##### MATERIAL TO PROCESS

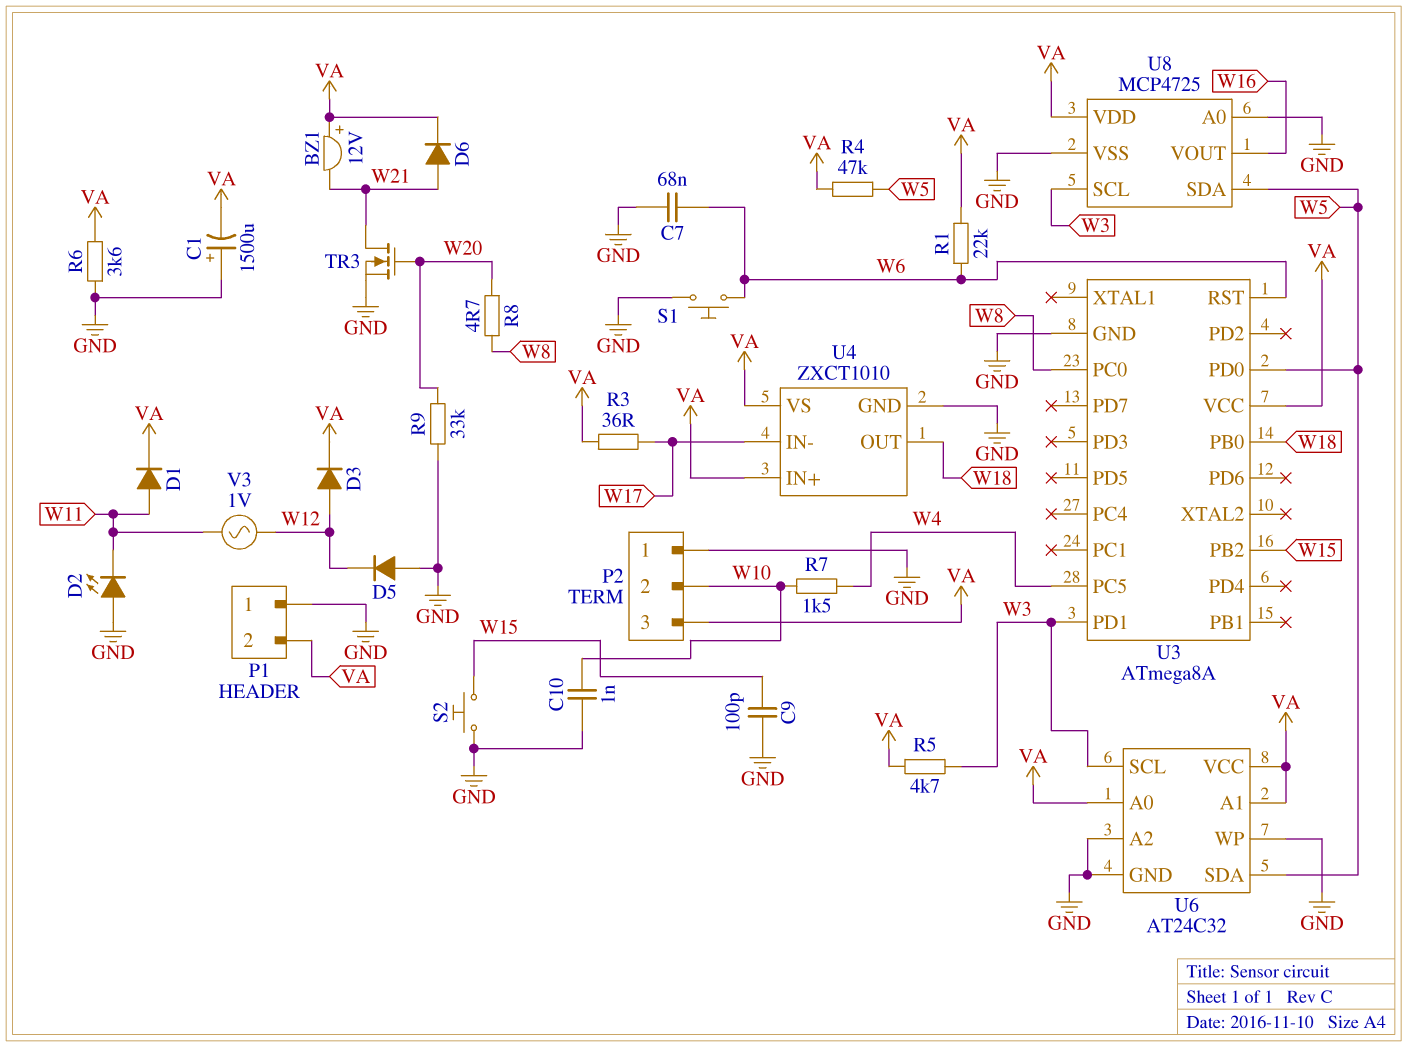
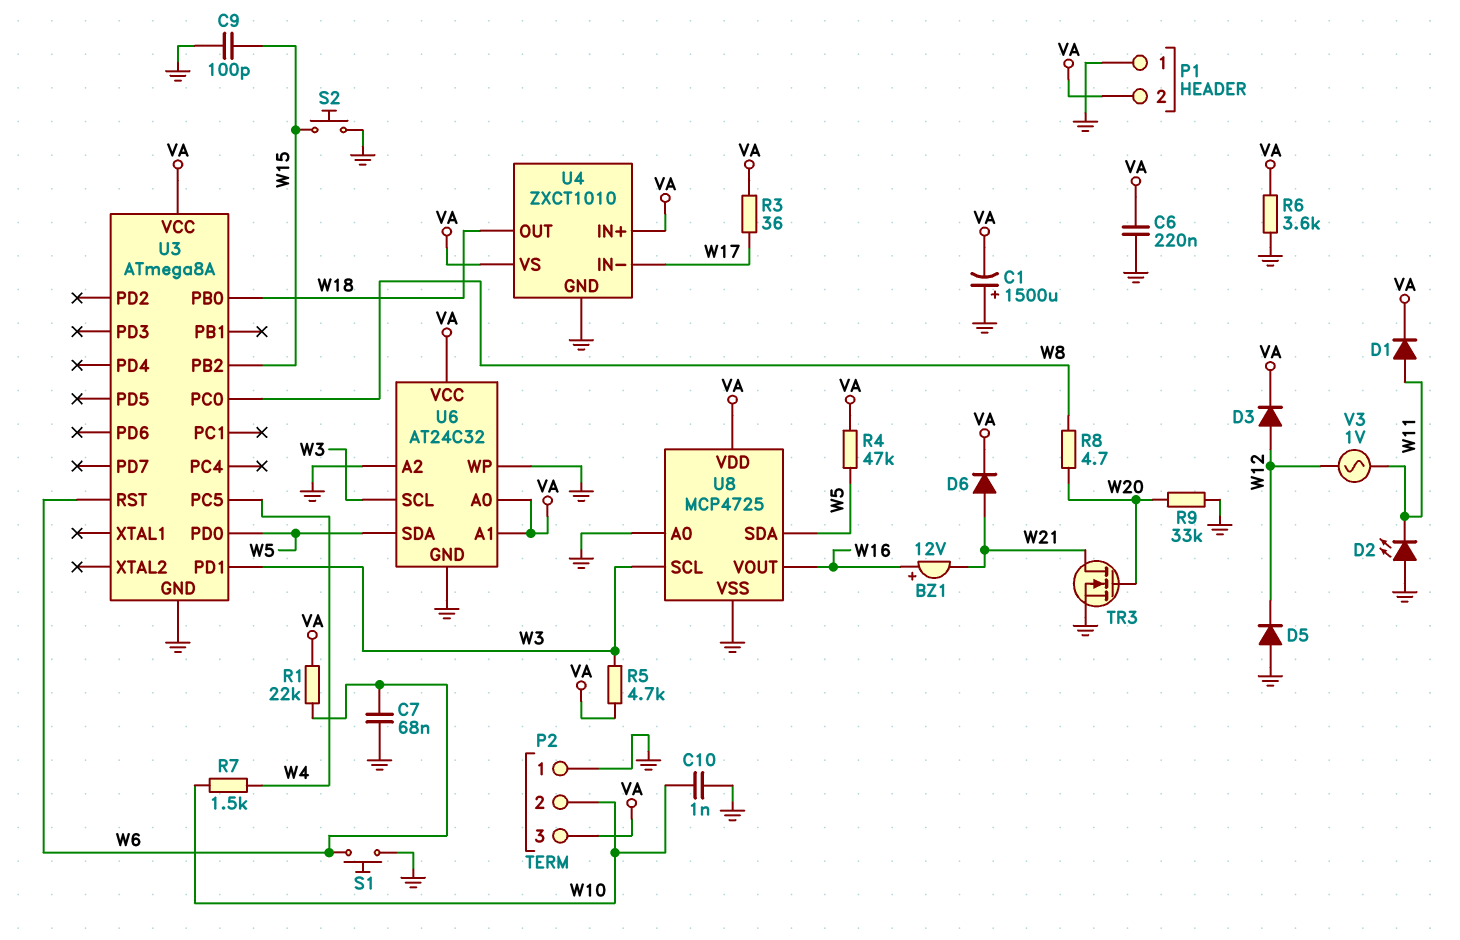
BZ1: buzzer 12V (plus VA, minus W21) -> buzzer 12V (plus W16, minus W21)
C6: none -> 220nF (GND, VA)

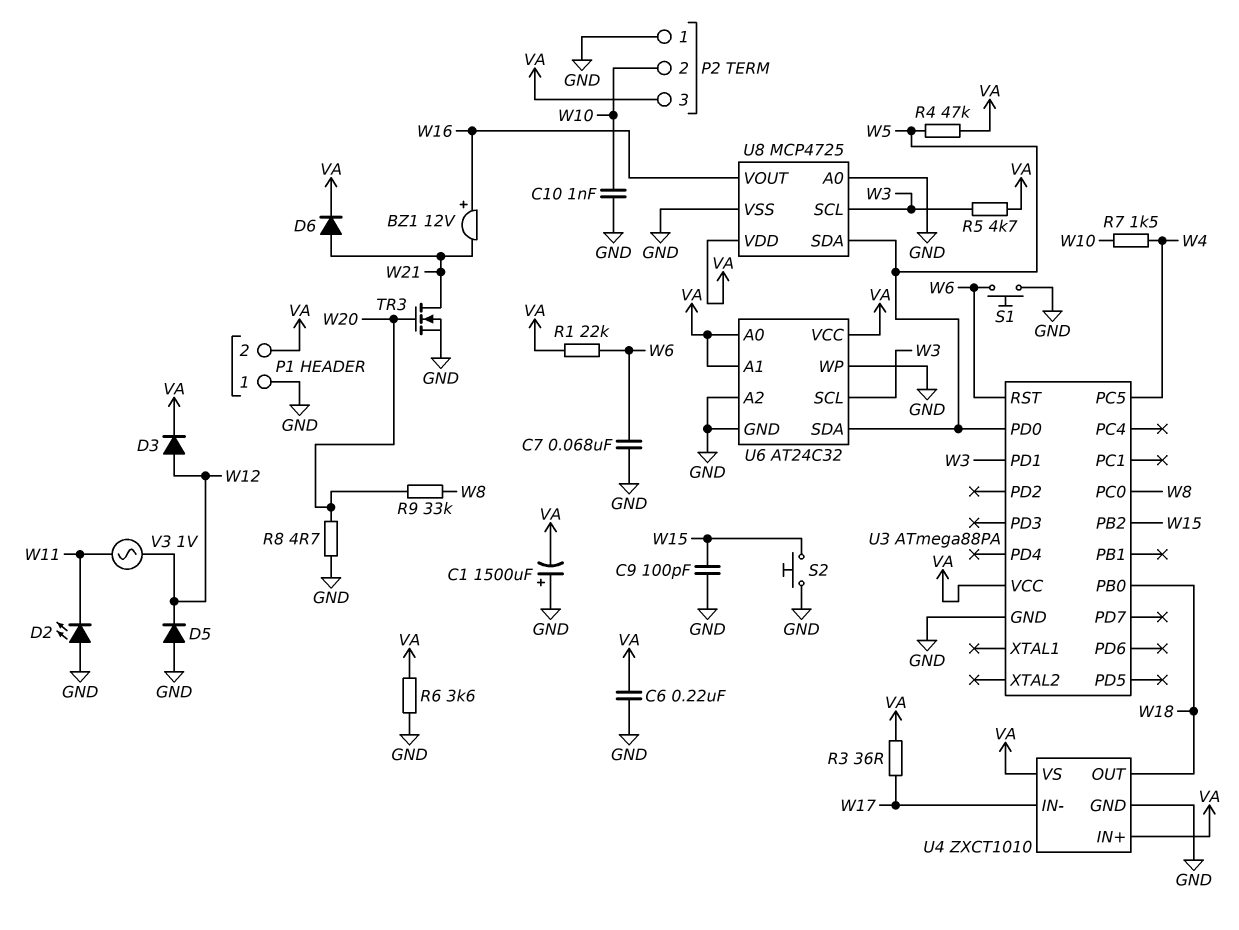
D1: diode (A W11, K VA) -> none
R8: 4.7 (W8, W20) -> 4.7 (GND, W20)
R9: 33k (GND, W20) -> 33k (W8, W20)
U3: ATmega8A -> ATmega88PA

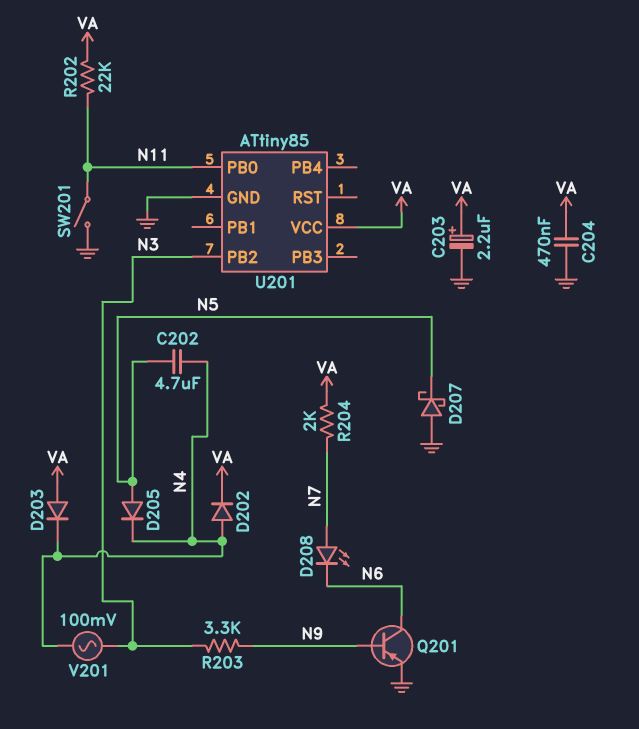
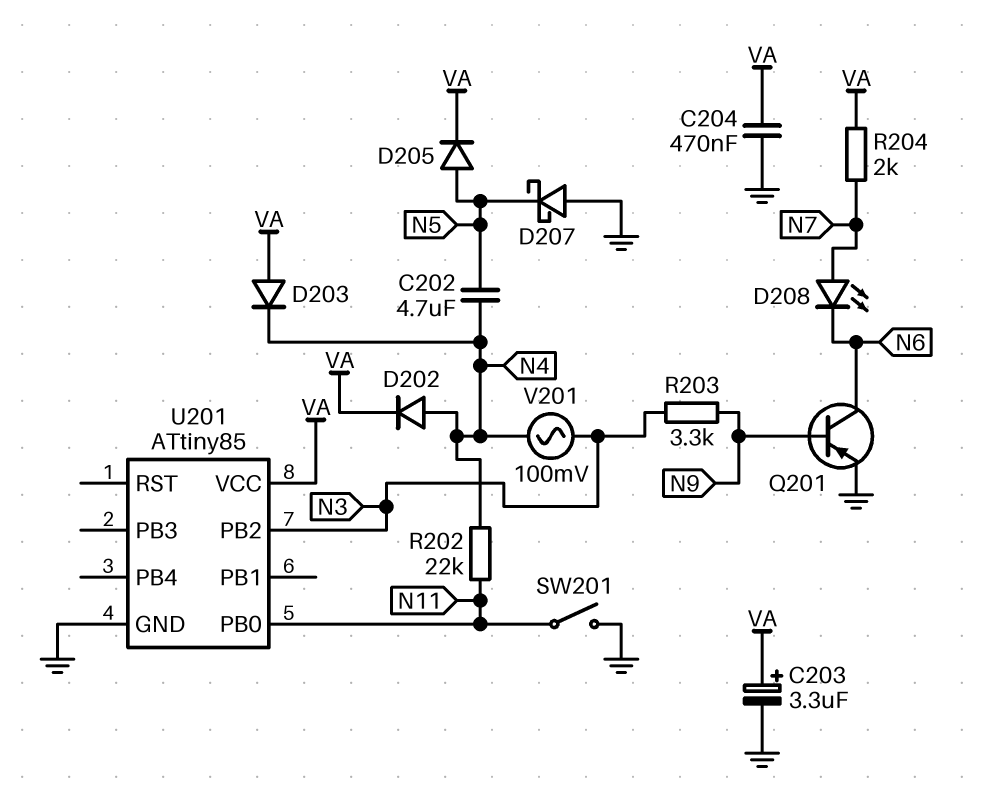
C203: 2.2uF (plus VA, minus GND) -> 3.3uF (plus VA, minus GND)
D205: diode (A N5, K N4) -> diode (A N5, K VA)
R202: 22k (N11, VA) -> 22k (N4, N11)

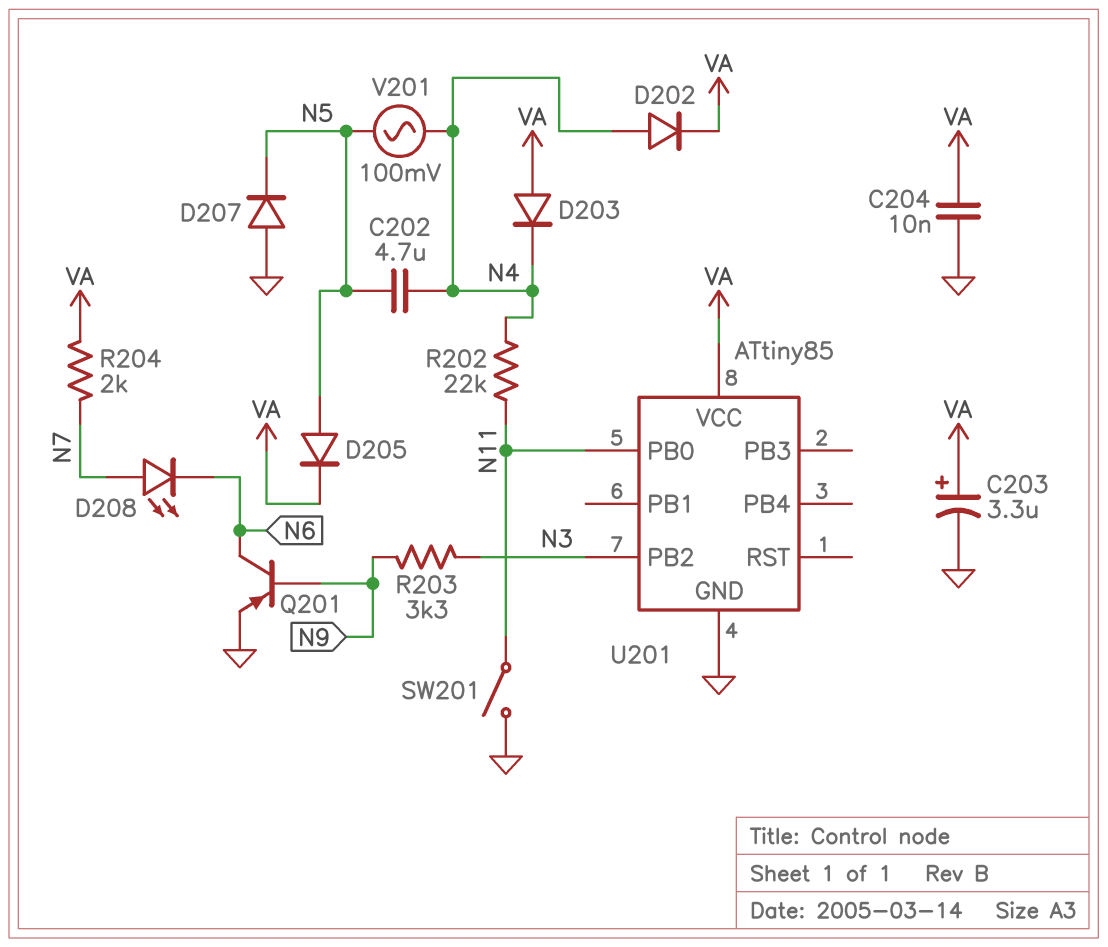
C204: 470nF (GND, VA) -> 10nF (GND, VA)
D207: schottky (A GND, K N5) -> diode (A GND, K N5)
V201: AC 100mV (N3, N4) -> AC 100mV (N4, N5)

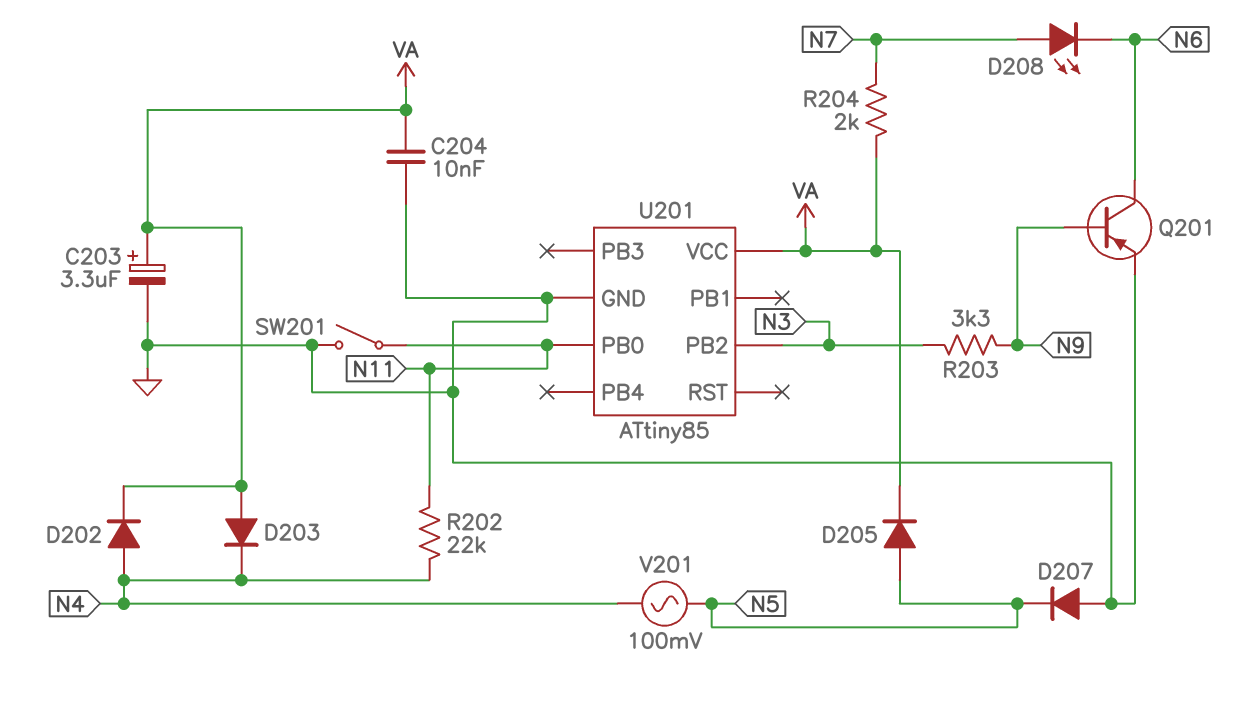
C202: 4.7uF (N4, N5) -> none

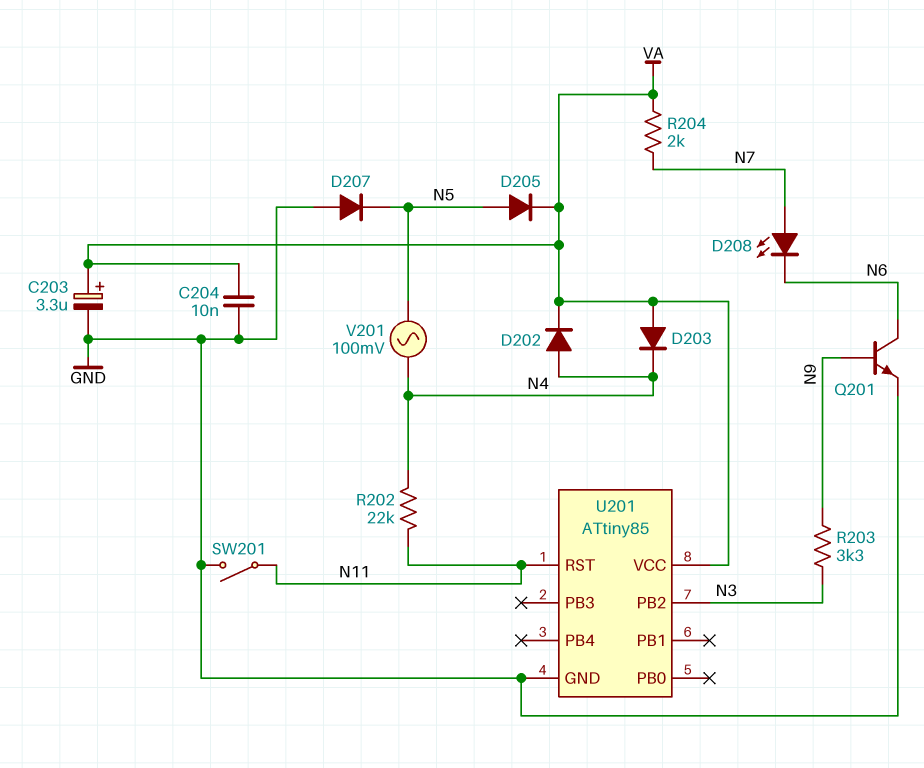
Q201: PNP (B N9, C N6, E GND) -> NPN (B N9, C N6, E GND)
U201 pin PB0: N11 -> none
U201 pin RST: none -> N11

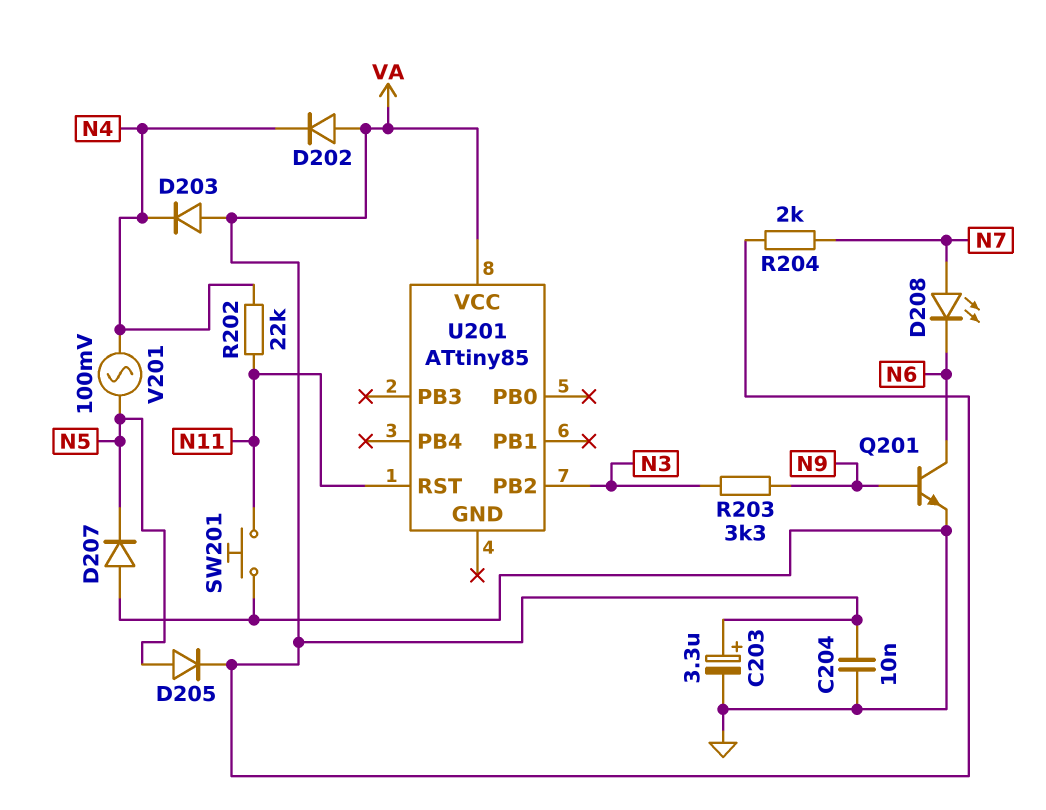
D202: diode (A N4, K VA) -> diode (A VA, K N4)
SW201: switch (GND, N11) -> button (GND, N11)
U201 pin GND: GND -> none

##########

At the line with "D202: diode (A", start returning lines exactly, and stop after the final line of the listing.

FINISHED TASK:
D202: diode (A N4, K VA) -> diode (A VA, K N4)
SW201: switch (GND, N11) -> button (GND, N11)
U201 pin GND: GND -> none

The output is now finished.